Segment Start: MATERIAL SUPPLIED
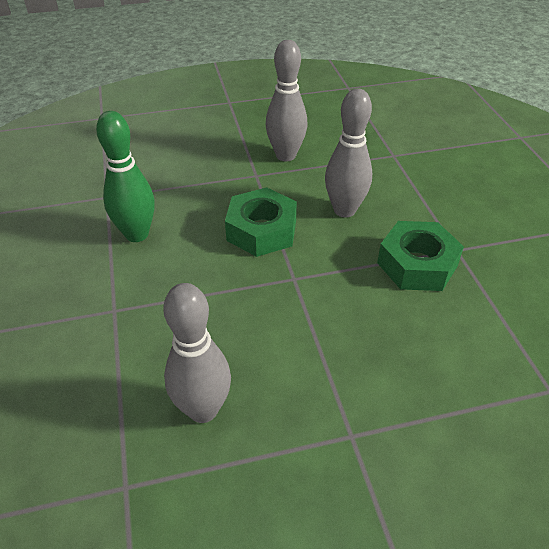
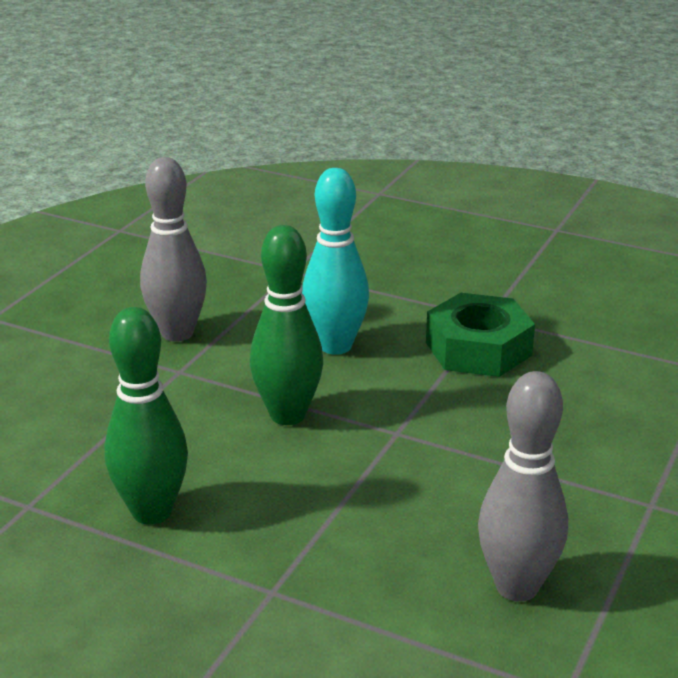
camera: 50 degrees left, 15 degrees down
(262, 230) = (287, 415): green nut -> green bowling pin
(344, 210) = (335, 346): grey bowling pin -> turquoise bowling pin

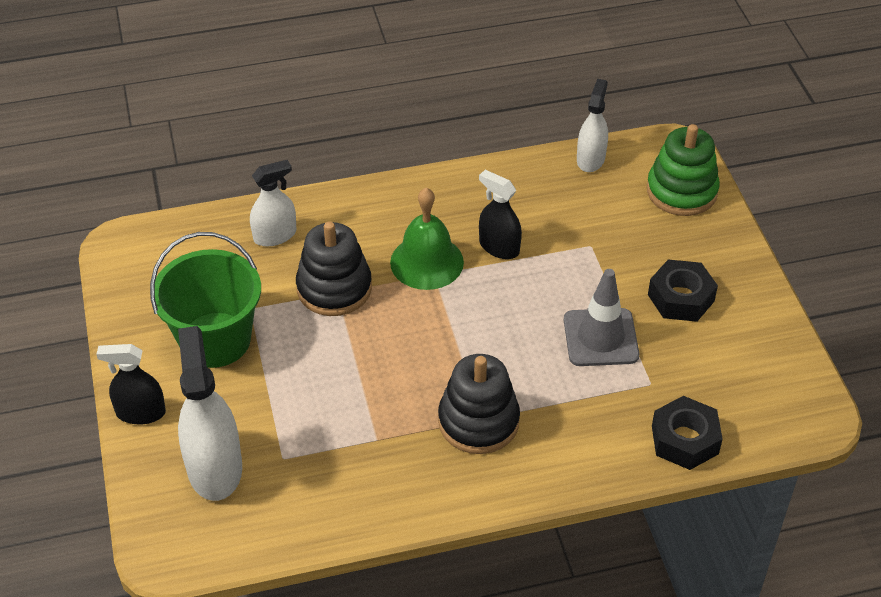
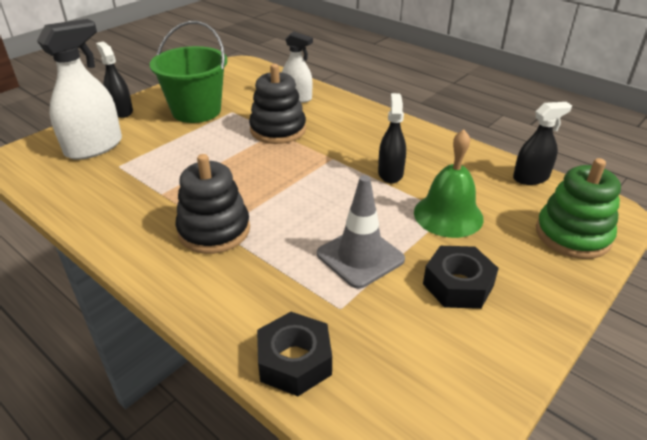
camera: 55 degrees right, 10 degrees down
(427, 262) = (340, 151): green bell -> green bell (448, 215)
(590, 159) = (531, 178): white spray bottle -> black spray bottle

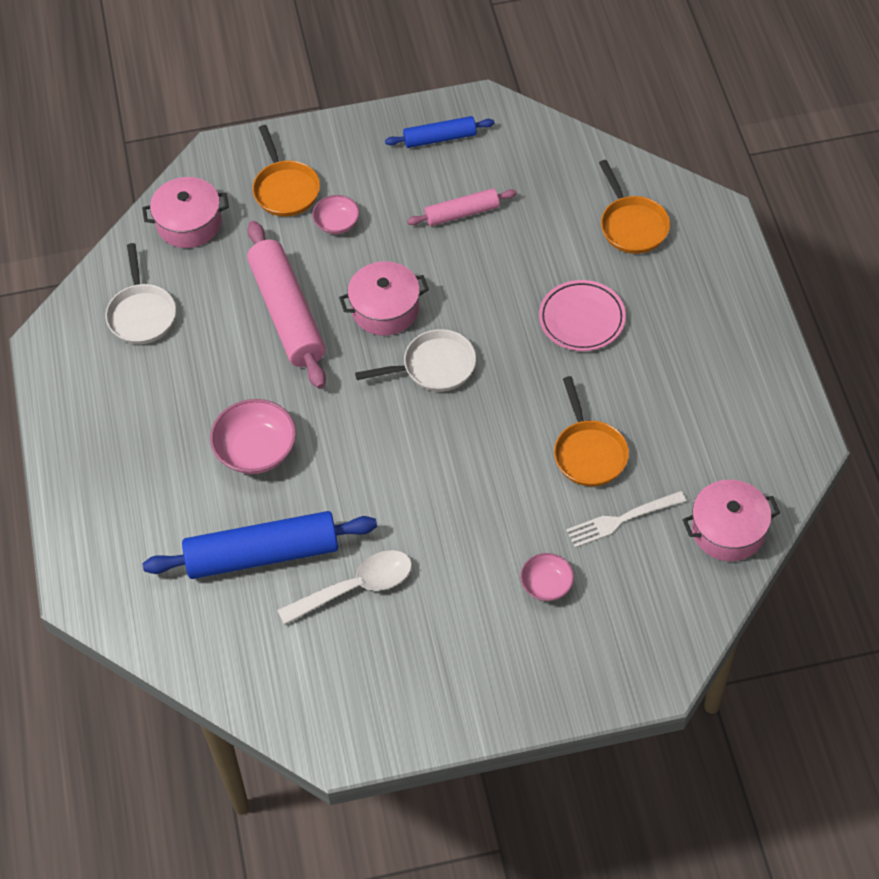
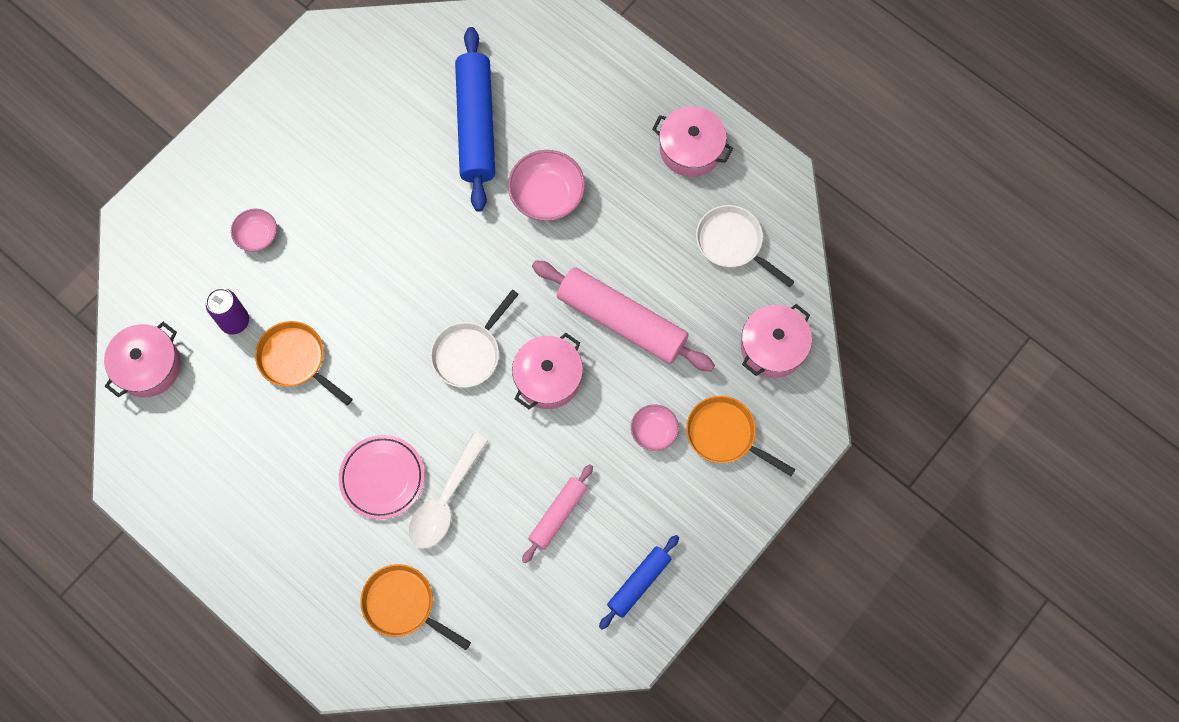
camera: 140 degrees right, 15 degrees up
(99, 409) = (690, 149): none -> pink pot
(262, 554) = (476, 125): blue rolling pin -> blue rolling pin turned 45 degrees counterclockwise
(356, 587) = (391, 145): white spoon -> white spoon (445, 500)
(621, 520) = (235, 321): white fork -> purple can

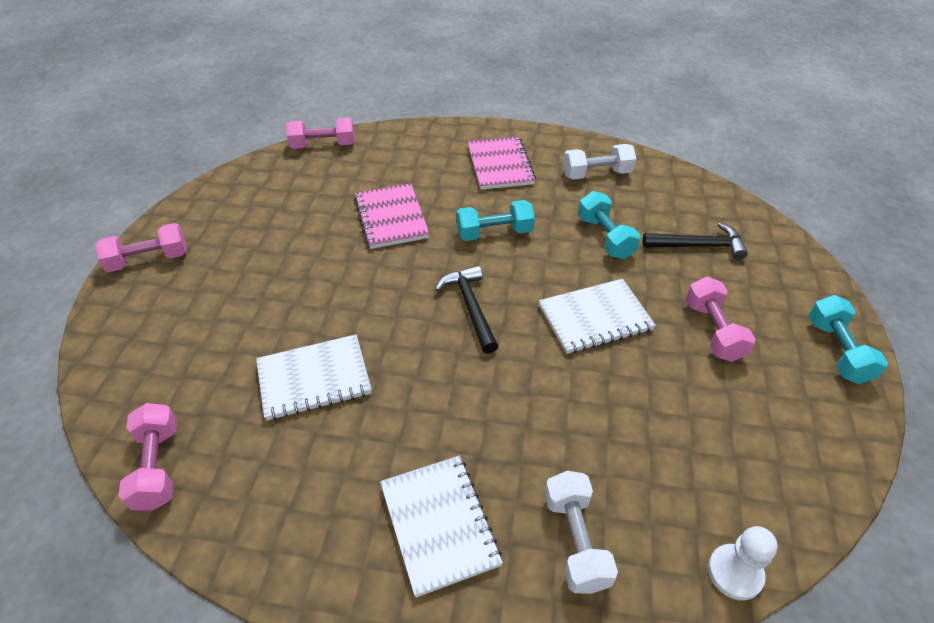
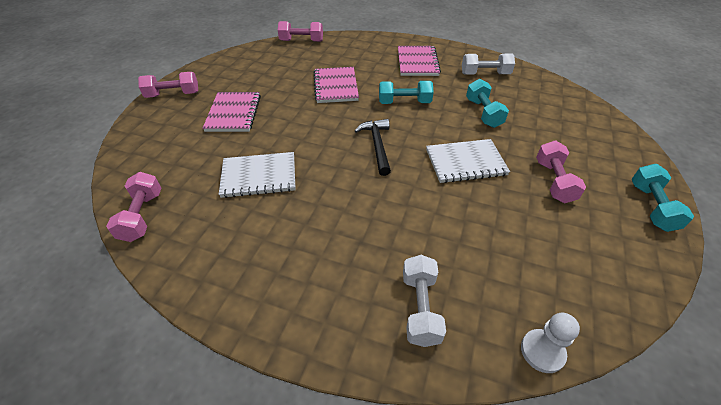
camera: 10 degrees right, 0 degrees up
(250, 280) = (233, 113): none -> pink notebook
(439, 524) = (322, 281): white notebook -> none
(698, 246) = (552, 125): black hammer -> none

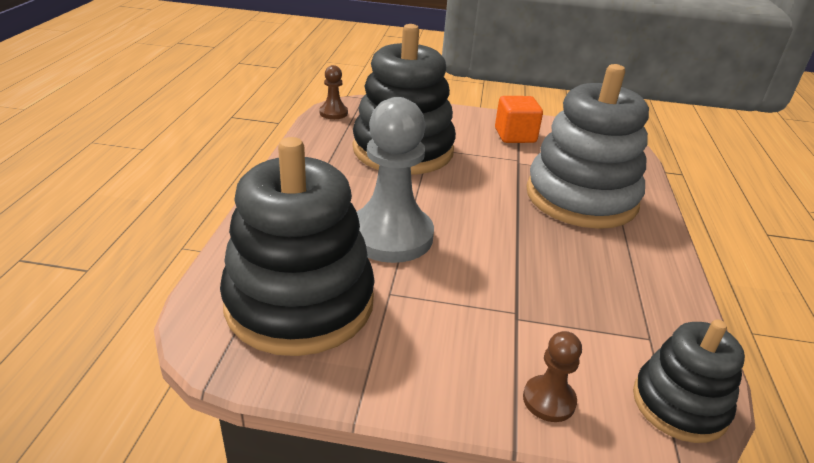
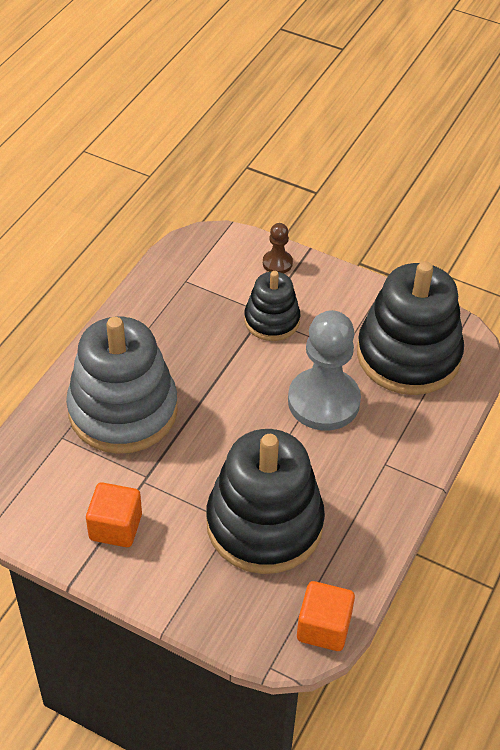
camera: 160 degrees left, 15 degrees up
(333, 113) = (323, 627): brown pawn -> orange cube
(679, 404) = (205, 245): black stacking toy -> black stacking toy (272, 320)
Segment End: MATERIAL SUPPLIED
- WHAT NEEDS TO BE DONE -
Word for word, repeat only the lines from the line containing "(427, 262) = (340, 151): green" through the end of the data, without any pictures.

- ANSWER AREA -
(427, 262) = (340, 151): green bell -> green bell (448, 215)
(590, 159) = (531, 178): white spray bottle -> black spray bottle

camera: 140 degrees right, 15 degrees up
(99, 409) = (690, 149): none -> pink pot
(262, 554) = (476, 125): blue rolling pin -> blue rolling pin turned 45 degrees counterclockwise
(356, 587) = (391, 145): white spoon -> white spoon (445, 500)
(621, 520) = (235, 321): white fork -> purple can

camera: 10 degrees right, 0 degrees up
(250, 280) = (233, 113): none -> pink notebook
(439, 524) = (322, 281): white notebook -> none
(698, 246) = (552, 125): black hammer -> none

camera: 160 degrees left, 15 degrees up
(333, 113) = (323, 627): brown pawn -> orange cube
(679, 404) = (205, 245): black stacking toy -> black stacking toy (272, 320)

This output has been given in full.